◆ **ACTIVITY**:
Find every line in the records below that holds the word "degrees", and copy it out.

◆ **DATA PROVIDED**:

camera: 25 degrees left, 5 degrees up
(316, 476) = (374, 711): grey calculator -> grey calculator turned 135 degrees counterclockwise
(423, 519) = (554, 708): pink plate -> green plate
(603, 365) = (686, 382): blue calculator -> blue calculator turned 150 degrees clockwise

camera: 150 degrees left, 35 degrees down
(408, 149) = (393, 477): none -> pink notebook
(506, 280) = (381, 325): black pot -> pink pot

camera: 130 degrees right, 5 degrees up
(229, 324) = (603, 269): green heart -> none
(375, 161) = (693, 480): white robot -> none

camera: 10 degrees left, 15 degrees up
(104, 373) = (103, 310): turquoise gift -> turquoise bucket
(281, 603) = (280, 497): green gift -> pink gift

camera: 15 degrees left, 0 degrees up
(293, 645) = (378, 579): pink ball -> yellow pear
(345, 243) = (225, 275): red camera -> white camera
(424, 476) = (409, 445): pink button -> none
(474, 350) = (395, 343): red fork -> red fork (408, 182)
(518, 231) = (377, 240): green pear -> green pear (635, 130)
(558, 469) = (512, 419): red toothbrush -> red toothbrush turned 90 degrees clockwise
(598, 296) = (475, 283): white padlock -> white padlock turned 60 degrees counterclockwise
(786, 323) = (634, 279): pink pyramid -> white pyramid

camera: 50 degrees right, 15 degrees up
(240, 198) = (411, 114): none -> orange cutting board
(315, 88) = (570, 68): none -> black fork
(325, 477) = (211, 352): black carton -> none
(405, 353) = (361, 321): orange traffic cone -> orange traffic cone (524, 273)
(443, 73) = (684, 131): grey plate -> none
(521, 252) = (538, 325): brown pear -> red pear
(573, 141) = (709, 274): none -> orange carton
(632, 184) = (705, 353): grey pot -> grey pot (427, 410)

◆ **SOLUTION TO THE PROBLEM**:
camera: 25 degrees left, 5 degrees up
(316, 476) = (374, 711): grey calculator -> grey calculator turned 135 degrees counterclockwise
(603, 365) = (686, 382): blue calculator -> blue calculator turned 150 degrees clockwise
camera: 150 degrees left, 35 degrees down
camera: 130 degrees right, 5 degrees up
camera: 10 degrees left, 15 degrees up
camera: 15 degrees left, 0 degrees up
(558, 469) = (512, 419): red toothbrush -> red toothbrush turned 90 degrees clockwise
(598, 296) = (475, 283): white padlock -> white padlock turned 60 degrees counterclockwise
camera: 50 degrees right, 15 degrees up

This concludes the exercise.